Exercise brief:
Using the entries below, output exactly the line containing "white donut: [206,206,285,270]" and all lines that follow it to the end.

Data supplied:
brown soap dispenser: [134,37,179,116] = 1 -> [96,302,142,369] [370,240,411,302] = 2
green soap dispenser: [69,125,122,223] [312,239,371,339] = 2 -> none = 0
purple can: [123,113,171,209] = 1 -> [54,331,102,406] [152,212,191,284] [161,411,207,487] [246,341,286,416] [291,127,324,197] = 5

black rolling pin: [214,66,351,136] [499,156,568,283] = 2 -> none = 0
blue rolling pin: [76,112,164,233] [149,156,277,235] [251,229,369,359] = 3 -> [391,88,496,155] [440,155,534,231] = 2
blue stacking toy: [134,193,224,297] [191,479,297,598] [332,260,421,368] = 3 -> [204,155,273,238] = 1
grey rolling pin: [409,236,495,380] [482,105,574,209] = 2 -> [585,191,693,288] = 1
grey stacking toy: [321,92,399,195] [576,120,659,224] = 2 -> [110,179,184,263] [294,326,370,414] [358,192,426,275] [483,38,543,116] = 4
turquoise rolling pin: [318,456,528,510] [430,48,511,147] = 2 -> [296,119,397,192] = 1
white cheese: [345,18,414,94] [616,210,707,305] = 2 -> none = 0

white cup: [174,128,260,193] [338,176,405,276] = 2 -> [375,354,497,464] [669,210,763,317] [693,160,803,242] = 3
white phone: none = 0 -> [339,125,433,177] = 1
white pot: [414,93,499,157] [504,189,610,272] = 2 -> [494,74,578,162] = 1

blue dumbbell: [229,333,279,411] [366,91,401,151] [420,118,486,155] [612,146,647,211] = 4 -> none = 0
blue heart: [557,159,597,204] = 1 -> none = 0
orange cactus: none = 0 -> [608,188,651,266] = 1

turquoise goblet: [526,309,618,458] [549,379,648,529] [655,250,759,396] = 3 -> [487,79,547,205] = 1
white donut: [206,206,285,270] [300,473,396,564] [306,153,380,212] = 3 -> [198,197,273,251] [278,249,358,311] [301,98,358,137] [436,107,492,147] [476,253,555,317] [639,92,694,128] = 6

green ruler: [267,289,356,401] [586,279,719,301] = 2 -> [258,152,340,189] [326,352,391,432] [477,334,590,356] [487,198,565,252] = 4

Exercise answer:
white donut: [206,206,285,270] [300,473,396,564] [306,153,380,212] = 3 -> [198,197,273,251] [278,249,358,311] [301,98,358,137] [436,107,492,147] [476,253,555,317] [639,92,694,128] = 6

green ruler: [267,289,356,401] [586,279,719,301] = 2 -> [258,152,340,189] [326,352,391,432] [477,334,590,356] [487,198,565,252] = 4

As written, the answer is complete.